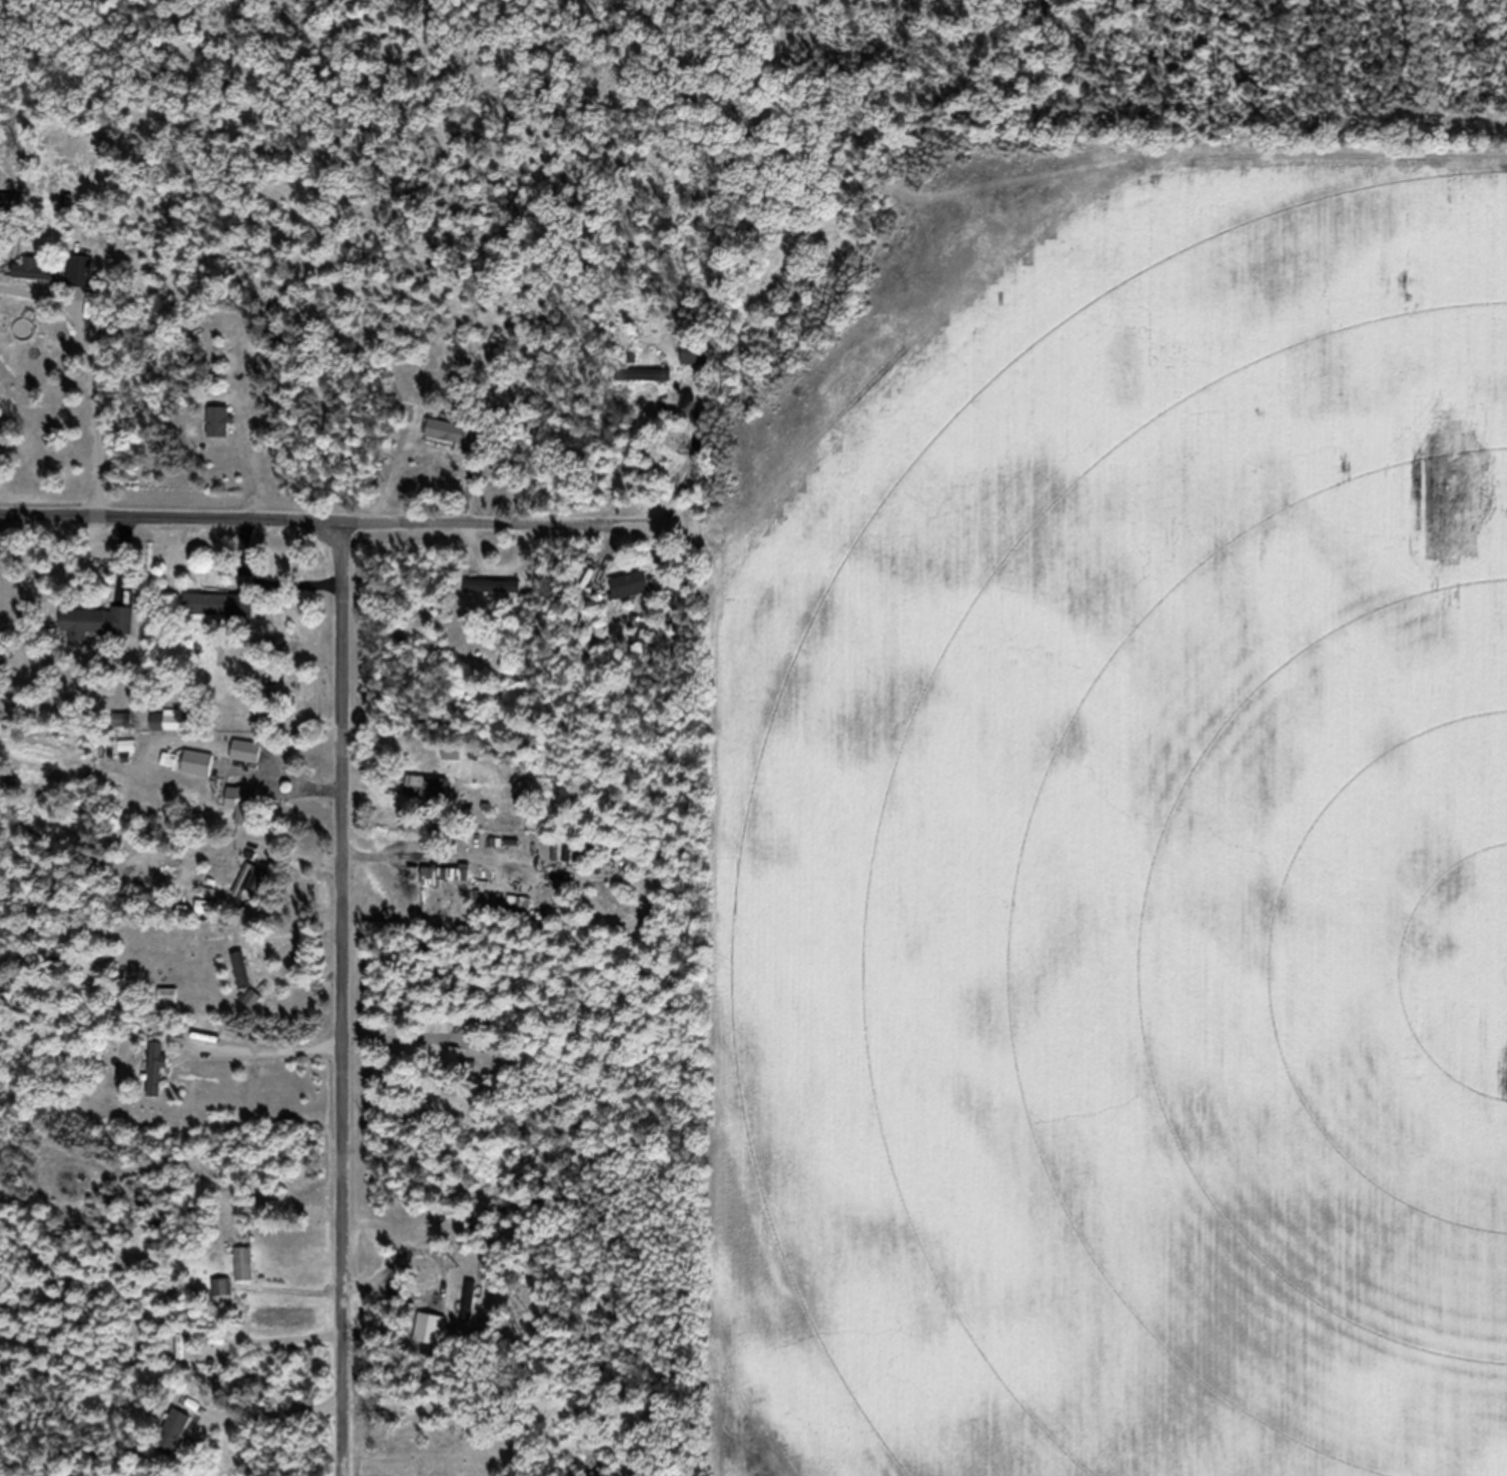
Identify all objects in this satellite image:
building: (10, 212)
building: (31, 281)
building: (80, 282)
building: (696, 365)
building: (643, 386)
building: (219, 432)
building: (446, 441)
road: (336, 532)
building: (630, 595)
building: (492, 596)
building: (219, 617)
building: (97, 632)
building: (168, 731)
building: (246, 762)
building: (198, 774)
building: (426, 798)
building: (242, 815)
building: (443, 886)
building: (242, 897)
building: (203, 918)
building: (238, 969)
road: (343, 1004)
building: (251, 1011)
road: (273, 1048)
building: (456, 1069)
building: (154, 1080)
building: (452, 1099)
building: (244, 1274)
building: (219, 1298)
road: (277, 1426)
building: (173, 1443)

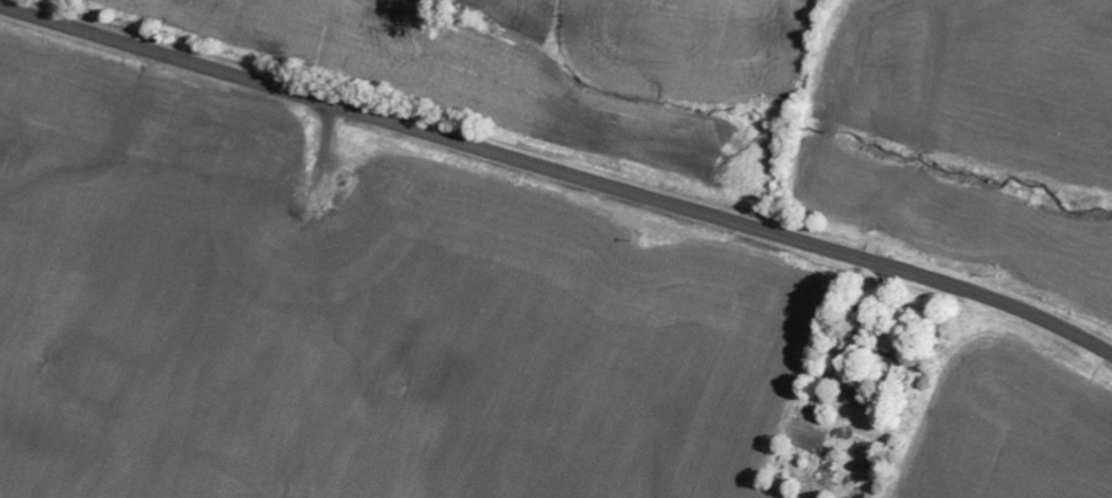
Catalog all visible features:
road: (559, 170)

## PROBLEM TO WORK ON:
Extract every line of the records above that contains the word "road".

## TASK RESULT:
road: (336, 532)
road: (343, 1004)
road: (273, 1048)
road: (277, 1426)
road: (559, 170)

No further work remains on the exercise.